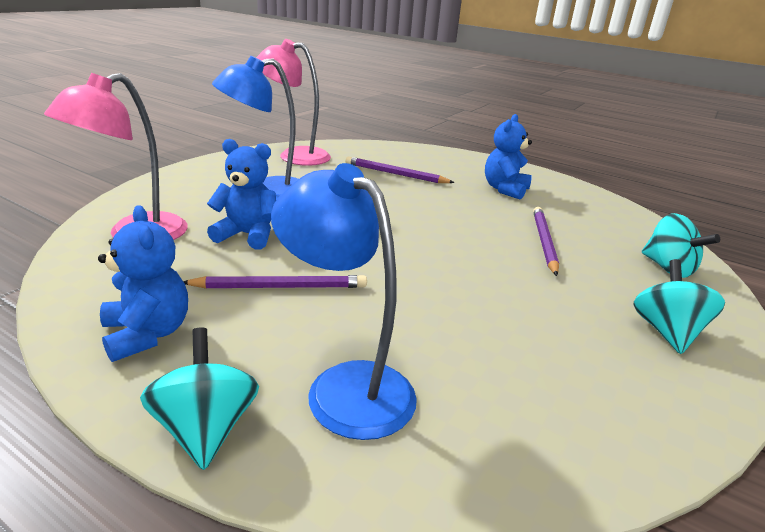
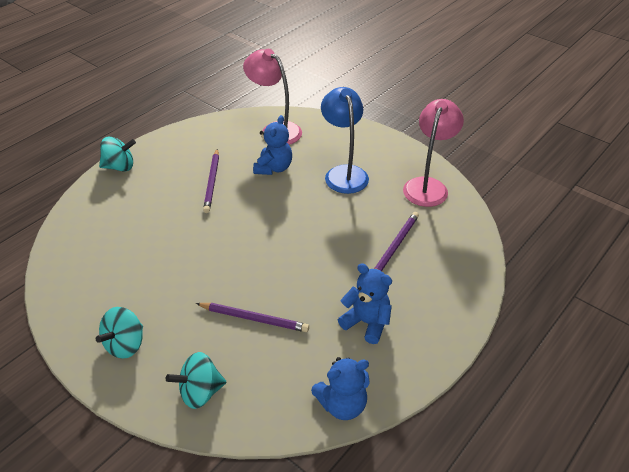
camera: 100 degrees right, 15 degrees up
(147, 334) = (181, 146): blue teddy bear -> blue teddy bear (342, 404)
(345, 386) = (129, 201): blue lamp -> none
(666, 332) = (125, 345): turquoise spinning top -> turquoise spinning top turned 105 degrees clockwise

Exercise description: The answer is a single number: how many lines in the data above hold the string "degrees".

Solution to this problem: 2